» Action item: From the entries below, output the line with "white cheese [368,320,400,362]" and each following line up to and including the line with "camera: 30 degrees left, 5 degrees up", exactly as written.

» Exercise data:
------
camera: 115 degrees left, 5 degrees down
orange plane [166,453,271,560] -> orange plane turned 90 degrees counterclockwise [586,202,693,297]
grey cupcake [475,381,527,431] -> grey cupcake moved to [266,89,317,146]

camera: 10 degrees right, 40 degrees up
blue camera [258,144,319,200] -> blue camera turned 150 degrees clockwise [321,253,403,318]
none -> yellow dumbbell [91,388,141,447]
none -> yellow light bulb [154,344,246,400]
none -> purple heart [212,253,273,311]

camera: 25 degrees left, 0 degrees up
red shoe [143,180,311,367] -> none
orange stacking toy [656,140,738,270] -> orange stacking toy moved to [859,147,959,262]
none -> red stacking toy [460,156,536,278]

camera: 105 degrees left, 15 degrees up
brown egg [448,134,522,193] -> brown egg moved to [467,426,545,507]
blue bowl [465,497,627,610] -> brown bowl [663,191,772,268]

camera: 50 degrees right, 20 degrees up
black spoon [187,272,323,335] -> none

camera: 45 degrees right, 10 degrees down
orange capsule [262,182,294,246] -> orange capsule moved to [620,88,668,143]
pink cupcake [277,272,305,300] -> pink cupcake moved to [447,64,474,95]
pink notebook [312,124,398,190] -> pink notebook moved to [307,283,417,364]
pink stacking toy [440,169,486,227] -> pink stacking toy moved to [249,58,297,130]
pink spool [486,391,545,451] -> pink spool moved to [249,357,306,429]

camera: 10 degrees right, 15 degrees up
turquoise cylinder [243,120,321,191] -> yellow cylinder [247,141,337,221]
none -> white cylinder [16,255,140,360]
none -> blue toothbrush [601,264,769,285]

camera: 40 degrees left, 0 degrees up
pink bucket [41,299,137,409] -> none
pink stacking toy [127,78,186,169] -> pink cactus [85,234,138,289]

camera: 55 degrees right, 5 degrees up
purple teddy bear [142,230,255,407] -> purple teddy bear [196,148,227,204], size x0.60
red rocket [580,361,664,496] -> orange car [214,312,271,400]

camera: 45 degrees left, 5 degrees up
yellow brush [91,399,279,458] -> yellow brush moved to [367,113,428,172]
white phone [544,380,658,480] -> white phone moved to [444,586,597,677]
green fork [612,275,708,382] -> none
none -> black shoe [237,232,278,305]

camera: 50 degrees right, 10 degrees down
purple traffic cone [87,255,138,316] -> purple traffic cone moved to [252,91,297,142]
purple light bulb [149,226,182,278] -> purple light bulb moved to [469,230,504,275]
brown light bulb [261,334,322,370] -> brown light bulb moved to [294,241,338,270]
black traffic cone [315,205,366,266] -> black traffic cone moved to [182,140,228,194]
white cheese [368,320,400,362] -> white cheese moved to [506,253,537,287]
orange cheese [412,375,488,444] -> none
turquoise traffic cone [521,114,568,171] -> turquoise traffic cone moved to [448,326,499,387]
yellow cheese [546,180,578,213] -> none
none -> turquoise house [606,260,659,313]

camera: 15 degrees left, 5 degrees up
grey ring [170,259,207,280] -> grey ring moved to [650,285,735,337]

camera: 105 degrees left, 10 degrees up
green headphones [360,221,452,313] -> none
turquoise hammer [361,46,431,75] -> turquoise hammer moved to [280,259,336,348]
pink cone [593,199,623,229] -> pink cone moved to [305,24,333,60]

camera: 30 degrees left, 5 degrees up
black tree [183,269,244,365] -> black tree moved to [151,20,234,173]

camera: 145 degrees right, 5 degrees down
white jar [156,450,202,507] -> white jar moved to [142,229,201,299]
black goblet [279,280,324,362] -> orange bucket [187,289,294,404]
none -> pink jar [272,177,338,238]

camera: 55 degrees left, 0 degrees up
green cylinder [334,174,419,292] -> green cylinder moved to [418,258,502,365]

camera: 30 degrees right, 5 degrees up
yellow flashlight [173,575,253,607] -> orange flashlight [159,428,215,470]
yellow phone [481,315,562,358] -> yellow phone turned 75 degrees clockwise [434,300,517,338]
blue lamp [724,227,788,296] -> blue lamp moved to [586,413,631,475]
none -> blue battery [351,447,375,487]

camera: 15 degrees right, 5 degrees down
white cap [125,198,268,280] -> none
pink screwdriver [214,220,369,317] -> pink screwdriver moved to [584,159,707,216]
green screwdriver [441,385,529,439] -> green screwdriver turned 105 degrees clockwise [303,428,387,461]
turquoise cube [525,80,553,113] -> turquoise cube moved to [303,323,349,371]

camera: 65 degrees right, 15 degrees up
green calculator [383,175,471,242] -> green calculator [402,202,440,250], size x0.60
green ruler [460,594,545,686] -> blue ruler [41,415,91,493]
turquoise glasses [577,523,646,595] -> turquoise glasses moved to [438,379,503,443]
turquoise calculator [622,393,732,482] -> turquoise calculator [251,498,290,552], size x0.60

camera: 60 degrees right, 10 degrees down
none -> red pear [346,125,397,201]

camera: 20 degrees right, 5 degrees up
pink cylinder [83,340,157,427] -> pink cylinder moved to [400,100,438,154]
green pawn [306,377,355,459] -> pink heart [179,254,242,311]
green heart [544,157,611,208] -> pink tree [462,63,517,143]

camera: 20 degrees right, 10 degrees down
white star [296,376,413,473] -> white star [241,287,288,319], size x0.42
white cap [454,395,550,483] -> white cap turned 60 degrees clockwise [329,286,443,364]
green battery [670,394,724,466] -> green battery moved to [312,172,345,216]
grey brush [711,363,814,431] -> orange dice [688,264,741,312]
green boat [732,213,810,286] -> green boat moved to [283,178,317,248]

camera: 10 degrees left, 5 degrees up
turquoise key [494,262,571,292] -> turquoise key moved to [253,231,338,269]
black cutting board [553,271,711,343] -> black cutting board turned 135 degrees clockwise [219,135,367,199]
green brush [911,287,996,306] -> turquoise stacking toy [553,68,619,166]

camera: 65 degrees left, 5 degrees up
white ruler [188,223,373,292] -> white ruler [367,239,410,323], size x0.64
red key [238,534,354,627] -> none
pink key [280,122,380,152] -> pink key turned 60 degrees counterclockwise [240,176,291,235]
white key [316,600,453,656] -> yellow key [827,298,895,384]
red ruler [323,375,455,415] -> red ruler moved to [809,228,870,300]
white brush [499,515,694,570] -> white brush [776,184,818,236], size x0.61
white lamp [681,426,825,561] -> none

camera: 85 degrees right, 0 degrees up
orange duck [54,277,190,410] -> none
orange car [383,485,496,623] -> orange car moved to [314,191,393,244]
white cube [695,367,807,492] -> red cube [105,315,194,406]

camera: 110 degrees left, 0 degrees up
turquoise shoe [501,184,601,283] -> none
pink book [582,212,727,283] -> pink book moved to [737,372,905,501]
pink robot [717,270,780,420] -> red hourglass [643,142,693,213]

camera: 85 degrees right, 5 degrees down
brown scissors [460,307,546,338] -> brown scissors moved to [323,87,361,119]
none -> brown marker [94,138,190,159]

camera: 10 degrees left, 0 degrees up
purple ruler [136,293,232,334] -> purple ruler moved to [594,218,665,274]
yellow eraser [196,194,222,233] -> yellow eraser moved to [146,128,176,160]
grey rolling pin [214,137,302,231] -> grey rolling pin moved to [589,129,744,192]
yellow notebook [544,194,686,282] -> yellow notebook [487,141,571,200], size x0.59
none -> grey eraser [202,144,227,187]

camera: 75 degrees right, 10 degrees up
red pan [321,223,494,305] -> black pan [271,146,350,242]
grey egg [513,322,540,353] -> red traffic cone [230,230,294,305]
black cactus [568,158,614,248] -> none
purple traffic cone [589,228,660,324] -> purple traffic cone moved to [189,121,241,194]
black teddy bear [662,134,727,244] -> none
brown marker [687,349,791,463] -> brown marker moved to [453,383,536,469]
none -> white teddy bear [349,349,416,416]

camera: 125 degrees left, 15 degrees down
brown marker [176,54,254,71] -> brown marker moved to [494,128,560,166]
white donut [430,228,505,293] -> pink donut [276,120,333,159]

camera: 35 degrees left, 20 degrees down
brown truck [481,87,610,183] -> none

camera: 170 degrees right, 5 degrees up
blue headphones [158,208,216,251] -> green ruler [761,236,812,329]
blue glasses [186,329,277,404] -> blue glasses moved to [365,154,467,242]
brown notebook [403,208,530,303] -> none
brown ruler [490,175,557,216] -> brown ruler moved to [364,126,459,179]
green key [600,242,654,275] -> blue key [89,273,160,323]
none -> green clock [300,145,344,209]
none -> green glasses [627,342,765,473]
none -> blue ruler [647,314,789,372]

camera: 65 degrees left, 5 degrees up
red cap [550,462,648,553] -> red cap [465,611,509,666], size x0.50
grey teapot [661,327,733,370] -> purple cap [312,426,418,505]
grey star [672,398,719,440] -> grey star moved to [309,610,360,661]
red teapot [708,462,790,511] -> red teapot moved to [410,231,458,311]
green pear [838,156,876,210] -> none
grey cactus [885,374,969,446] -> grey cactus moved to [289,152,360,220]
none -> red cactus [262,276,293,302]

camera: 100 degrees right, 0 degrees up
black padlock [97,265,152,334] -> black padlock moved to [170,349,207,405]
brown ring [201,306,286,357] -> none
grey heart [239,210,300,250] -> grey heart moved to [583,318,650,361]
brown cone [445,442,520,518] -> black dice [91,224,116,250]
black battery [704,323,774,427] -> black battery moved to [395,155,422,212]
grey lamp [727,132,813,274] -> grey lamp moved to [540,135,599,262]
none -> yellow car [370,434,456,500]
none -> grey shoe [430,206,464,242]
------
» Solution for this task:
white cheese [368,320,400,362] -> white cheese moved to [506,253,537,287]
orange cheese [412,375,488,444] -> none
turquoise traffic cone [521,114,568,171] -> turquoise traffic cone moved to [448,326,499,387]
yellow cheese [546,180,578,213] -> none
none -> turquoise house [606,260,659,313]

camera: 15 degrees left, 5 degrees up
grey ring [170,259,207,280] -> grey ring moved to [650,285,735,337]

camera: 105 degrees left, 10 degrees up
green headphones [360,221,452,313] -> none
turquoise hammer [361,46,431,75] -> turquoise hammer moved to [280,259,336,348]
pink cone [593,199,623,229] -> pink cone moved to [305,24,333,60]

camera: 30 degrees left, 5 degrees up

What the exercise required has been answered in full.